# [Exercise details]
Please reproduce the data below exactly, from the first line through the line containing "none -> white plate J9:K9 level 1", and leave every later line out.

# [Extracted information]
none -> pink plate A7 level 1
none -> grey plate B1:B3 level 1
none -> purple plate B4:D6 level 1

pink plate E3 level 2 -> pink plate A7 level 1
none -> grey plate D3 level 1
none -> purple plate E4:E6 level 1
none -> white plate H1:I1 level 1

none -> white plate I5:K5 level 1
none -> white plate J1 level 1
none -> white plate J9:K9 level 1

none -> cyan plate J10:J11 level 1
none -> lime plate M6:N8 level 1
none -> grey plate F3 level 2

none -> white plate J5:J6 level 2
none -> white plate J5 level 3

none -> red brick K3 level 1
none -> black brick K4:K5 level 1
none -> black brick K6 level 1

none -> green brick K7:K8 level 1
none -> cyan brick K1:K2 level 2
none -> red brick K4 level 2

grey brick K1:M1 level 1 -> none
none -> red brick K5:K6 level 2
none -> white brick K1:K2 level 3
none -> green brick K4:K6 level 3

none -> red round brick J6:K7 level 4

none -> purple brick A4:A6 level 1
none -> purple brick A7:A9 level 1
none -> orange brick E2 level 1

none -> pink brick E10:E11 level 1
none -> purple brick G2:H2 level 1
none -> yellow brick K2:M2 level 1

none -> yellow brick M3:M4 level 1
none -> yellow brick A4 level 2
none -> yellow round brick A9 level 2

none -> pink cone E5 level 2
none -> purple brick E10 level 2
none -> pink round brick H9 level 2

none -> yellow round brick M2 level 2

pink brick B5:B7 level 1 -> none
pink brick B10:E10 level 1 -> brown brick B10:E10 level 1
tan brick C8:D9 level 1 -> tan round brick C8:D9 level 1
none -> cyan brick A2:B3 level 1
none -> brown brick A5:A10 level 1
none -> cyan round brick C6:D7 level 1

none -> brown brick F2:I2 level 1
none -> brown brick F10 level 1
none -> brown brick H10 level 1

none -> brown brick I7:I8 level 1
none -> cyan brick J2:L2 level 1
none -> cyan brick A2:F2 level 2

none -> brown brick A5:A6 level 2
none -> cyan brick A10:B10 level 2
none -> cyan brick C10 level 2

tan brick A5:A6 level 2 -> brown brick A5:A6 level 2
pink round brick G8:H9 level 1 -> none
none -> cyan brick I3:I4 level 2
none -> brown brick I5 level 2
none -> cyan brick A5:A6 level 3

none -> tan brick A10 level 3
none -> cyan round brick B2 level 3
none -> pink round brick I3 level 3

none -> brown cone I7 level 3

# [Answer section]
none -> pink plate A7 level 1
none -> grey plate B1:B3 level 1
none -> purple plate B4:D6 level 1

pink plate E3 level 2 -> pink plate A7 level 1
none -> grey plate D3 level 1
none -> purple plate E4:E6 level 1
none -> white plate H1:I1 level 1

none -> white plate I5:K5 level 1
none -> white plate J1 level 1
none -> white plate J9:K9 level 1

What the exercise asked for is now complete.